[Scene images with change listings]
--- START ---

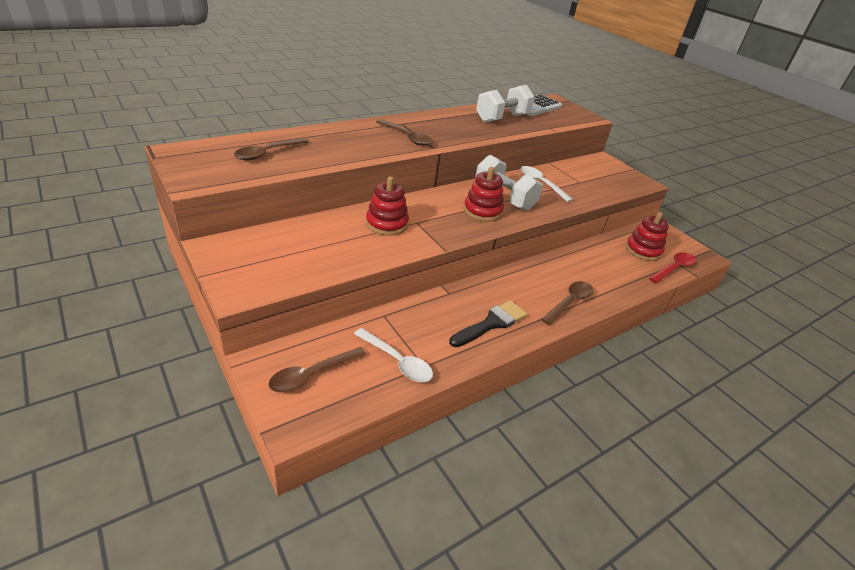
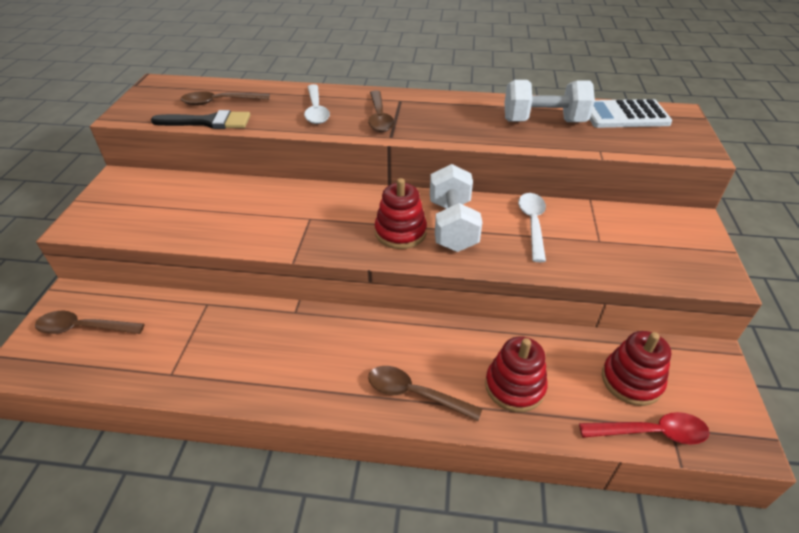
camera: 45 degrees right, 5 degrees up
(387, 224) = (278, 209): red stacking toy -> red stacking toy (514, 386)
(397, 361) = (156, 356): white spoon -> white spoon (316, 110)
(491, 323) = (290, 368): black brush -> black brush (208, 122)
(569, 302) = (415, 394): brown spoon -> brown spoon turned 150 degrees counterclockwise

--- END ---

Your assignment - Wherever the word "degrees" appears in the data, return the whole line.

Completed exercise -
camera: 45 degrees right, 5 degrees up
(569, 302) = (415, 394): brown spoon -> brown spoon turned 150 degrees counterclockwise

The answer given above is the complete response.